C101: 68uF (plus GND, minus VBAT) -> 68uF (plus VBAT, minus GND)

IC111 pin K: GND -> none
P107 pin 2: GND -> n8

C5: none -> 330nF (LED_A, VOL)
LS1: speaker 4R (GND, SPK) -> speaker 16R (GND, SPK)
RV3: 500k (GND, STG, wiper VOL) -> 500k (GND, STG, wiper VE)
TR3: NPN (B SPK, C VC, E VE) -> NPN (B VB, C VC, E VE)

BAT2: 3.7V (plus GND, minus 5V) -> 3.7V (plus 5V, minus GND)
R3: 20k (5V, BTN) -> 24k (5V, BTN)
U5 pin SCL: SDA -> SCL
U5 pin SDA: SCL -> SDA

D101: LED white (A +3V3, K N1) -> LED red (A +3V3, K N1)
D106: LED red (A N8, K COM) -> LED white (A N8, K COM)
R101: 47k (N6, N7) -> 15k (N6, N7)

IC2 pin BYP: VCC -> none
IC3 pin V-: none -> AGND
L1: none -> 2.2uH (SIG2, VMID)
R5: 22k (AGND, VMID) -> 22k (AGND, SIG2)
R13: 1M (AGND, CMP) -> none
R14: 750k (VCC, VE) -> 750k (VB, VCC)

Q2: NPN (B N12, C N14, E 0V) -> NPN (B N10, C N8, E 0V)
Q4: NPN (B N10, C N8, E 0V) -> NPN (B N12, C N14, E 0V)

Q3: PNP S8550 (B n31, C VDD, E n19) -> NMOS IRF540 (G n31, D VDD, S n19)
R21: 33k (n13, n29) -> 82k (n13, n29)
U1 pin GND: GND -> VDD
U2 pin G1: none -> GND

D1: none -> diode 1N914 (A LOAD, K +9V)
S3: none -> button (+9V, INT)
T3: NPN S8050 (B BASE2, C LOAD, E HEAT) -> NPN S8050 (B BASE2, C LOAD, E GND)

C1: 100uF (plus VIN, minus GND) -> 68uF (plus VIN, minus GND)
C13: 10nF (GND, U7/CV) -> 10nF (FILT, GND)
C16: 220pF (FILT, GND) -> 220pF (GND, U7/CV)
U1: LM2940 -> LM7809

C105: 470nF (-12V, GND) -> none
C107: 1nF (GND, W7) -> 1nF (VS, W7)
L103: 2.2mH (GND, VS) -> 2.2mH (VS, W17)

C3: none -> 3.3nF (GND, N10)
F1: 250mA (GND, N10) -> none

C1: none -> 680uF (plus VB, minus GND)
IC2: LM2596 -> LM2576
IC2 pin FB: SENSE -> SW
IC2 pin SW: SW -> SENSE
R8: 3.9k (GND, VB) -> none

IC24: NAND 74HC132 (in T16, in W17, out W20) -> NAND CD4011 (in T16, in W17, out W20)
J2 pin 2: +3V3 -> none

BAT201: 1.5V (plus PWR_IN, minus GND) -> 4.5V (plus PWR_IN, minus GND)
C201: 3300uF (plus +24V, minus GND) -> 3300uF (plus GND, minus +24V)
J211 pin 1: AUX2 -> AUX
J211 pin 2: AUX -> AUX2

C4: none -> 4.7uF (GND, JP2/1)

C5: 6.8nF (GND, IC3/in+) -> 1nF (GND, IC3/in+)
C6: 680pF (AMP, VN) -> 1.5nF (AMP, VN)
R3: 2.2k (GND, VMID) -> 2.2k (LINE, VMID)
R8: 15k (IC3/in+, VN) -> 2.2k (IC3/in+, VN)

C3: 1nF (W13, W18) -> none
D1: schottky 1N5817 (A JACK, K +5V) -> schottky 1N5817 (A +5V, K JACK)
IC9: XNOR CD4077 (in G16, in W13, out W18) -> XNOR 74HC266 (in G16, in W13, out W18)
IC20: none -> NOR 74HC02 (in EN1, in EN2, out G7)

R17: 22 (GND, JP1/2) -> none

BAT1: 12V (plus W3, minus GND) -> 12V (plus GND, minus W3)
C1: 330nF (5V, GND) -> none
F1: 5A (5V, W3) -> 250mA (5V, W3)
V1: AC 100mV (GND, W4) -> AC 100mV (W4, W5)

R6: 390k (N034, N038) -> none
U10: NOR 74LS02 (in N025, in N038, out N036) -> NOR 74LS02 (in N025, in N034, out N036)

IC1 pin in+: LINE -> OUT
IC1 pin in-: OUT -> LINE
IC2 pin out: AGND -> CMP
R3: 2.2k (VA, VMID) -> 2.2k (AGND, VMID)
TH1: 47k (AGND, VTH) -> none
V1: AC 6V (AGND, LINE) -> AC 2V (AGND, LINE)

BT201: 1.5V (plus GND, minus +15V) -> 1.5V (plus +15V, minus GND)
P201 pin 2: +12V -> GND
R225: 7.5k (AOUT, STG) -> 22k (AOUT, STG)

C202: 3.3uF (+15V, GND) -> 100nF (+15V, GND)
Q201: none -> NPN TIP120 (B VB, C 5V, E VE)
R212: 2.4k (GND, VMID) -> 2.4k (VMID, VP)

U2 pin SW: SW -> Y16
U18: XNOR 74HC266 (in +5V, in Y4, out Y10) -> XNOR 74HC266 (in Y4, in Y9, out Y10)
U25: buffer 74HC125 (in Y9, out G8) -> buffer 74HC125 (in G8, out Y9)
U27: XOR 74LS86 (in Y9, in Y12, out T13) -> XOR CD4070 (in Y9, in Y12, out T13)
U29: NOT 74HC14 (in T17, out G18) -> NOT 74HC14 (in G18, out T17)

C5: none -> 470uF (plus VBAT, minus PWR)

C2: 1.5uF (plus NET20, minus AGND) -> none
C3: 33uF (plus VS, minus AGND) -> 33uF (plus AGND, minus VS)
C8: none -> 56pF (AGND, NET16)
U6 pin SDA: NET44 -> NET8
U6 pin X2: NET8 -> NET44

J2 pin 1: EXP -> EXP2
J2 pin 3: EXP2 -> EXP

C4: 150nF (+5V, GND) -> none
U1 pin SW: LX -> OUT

◇ ◇ ◇

Copy out every line of the listing that contains the string "LOAD".

_Solution for this exercise_.
D1: none -> diode 1N914 (A LOAD, K +9V)
T3: NPN S8050 (B BASE2, C LOAD, E HEAT) -> NPN S8050 (B BASE2, C LOAD, E GND)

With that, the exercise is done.